RECORD EXCERPTS |
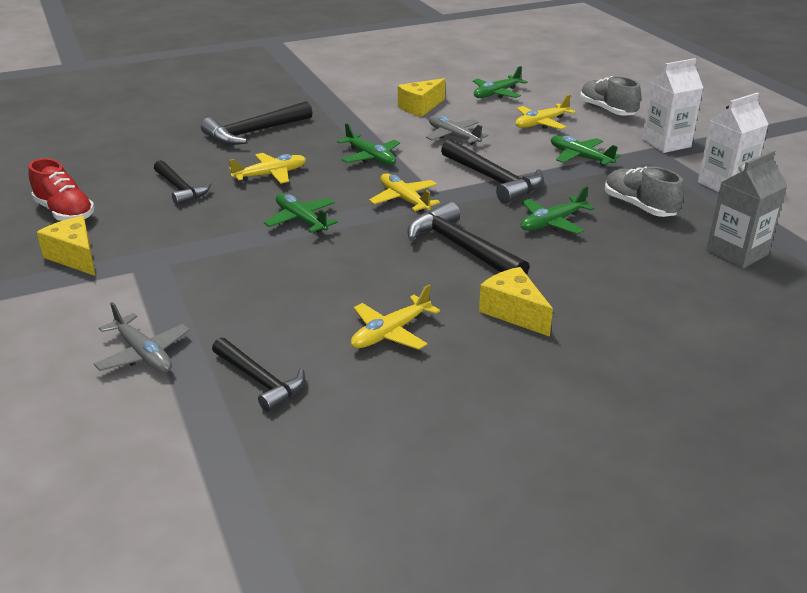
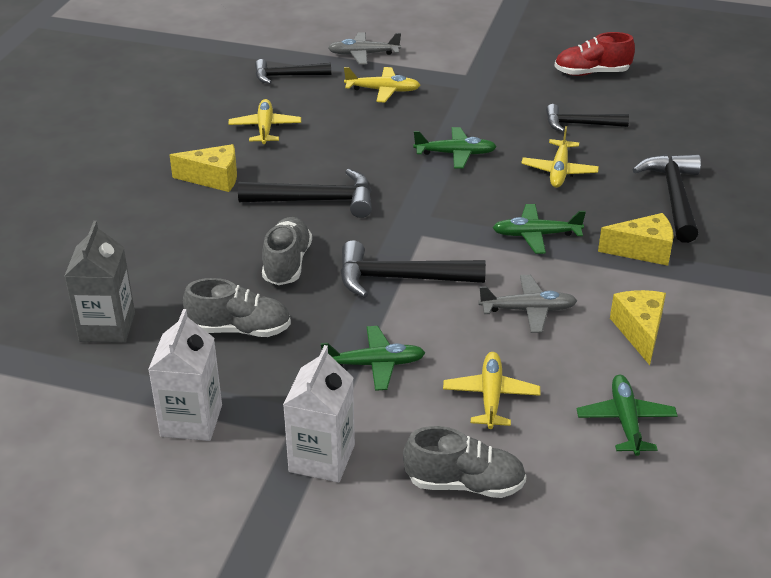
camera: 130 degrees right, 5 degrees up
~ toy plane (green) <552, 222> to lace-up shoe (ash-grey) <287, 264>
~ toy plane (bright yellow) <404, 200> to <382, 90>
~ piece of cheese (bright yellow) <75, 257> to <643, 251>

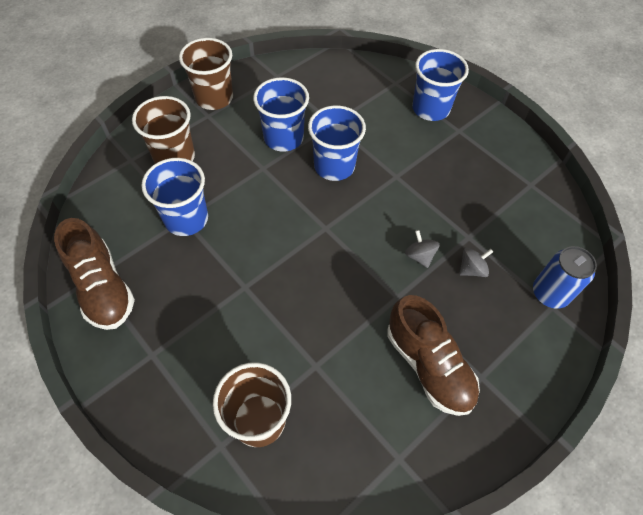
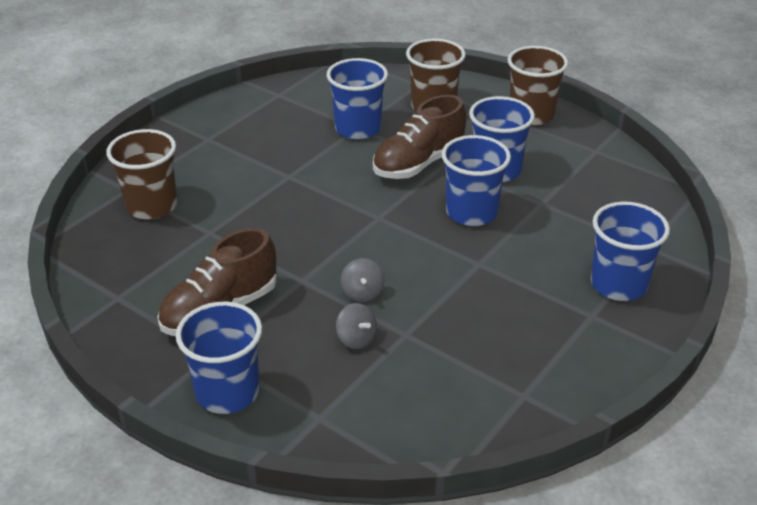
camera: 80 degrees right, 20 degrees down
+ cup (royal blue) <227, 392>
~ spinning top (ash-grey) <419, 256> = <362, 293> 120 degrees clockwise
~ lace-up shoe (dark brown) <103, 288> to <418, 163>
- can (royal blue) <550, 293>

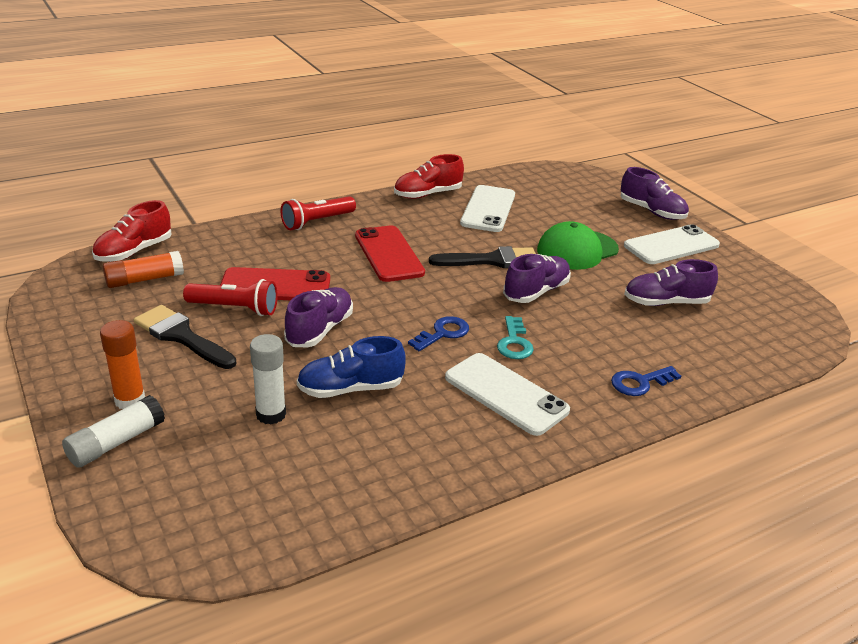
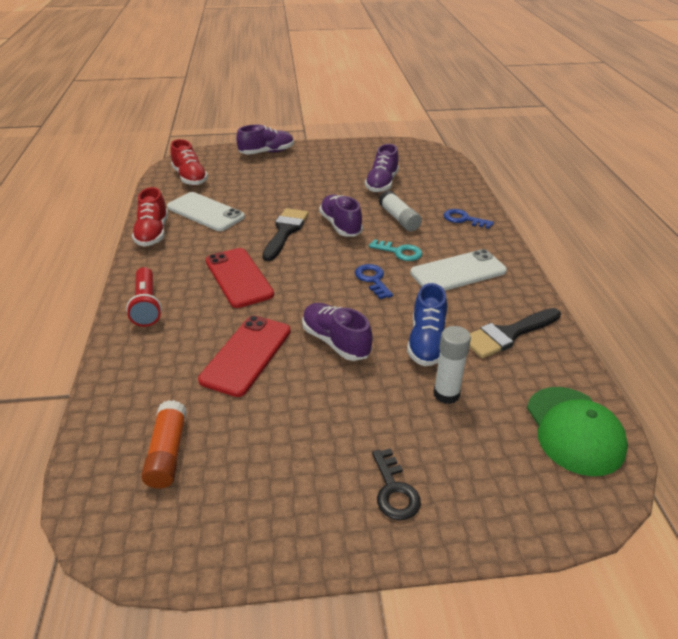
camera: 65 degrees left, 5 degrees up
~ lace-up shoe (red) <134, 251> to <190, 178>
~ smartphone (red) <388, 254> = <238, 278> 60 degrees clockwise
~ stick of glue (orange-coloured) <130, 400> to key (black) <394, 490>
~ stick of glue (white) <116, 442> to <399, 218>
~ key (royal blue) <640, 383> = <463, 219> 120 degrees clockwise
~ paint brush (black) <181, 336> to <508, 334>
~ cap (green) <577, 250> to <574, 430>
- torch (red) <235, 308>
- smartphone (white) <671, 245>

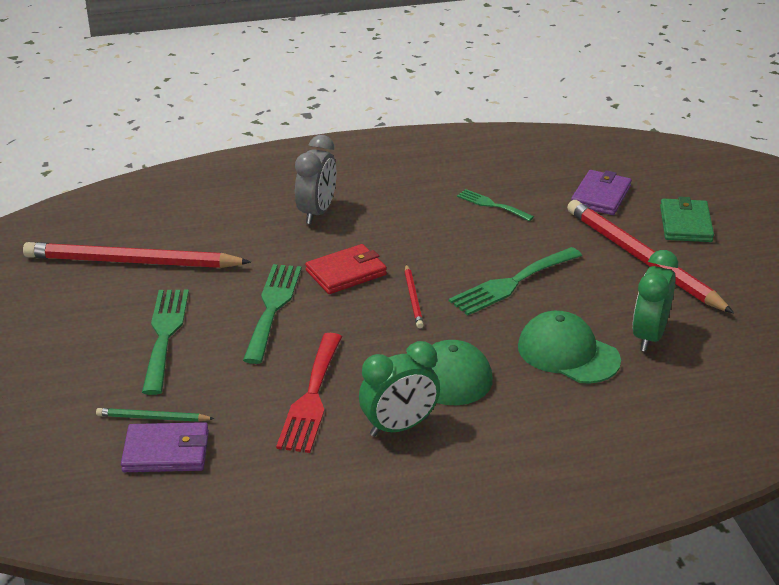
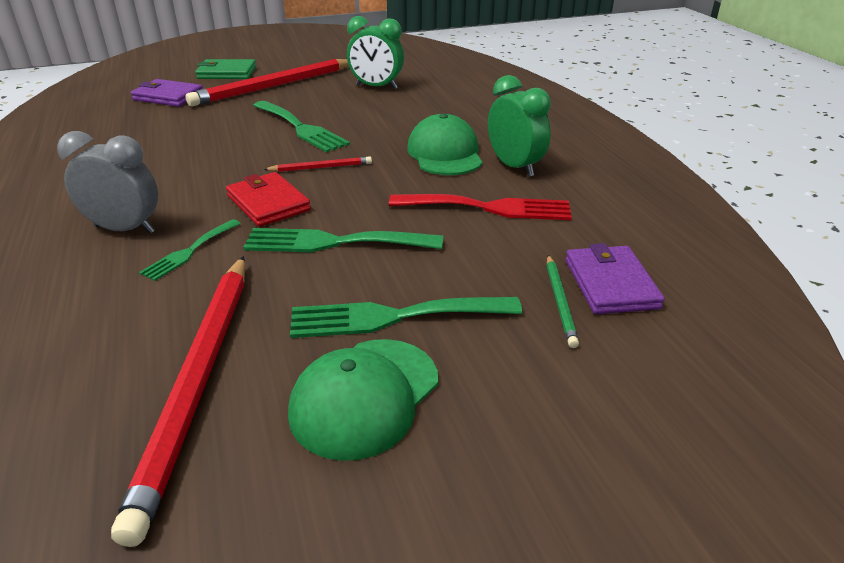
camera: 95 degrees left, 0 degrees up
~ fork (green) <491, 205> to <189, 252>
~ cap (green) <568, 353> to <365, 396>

AIM OF THE EXERCISE | Please output every line of the listing as it stands, and omit its images.

RESULT OF THE EXERCISE |
camera: 130 degrees right, 5 degrees up
~ toy plane (green) <552, 222> to lace-up shoe (ash-grey) <287, 264>
~ toy plane (bright yellow) <404, 200> to <382, 90>
~ piece of cheese (bright yellow) <75, 257> to <643, 251>

camera: 80 degrees right, 20 degrees down
+ cup (royal blue) <227, 392>
~ spinning top (ash-grey) <419, 256> = <362, 293> 120 degrees clockwise
~ lace-up shoe (dark brown) <103, 288> to <418, 163>
- can (royal blue) <550, 293>

camera: 65 degrees left, 5 degrees up
~ lace-up shoe (red) <134, 251> to <190, 178>
~ smartphone (red) <388, 254> = <238, 278> 60 degrees clockwise
~ stick of glue (orange-coloured) <130, 400> to key (black) <394, 490>
~ stick of glue (white) <116, 442> to <399, 218>
~ key (royal blue) <640, 383> = <463, 219> 120 degrees clockwise
~ paint brush (black) <181, 336> to <508, 334>
~ cap (green) <577, 250> to <574, 430>
- torch (red) <235, 308>
- smartphone (white) <671, 245>

camera: 95 degrees left, 0 degrees up
~ fork (green) <491, 205> to <189, 252>
~ cap (green) <568, 353> to <365, 396>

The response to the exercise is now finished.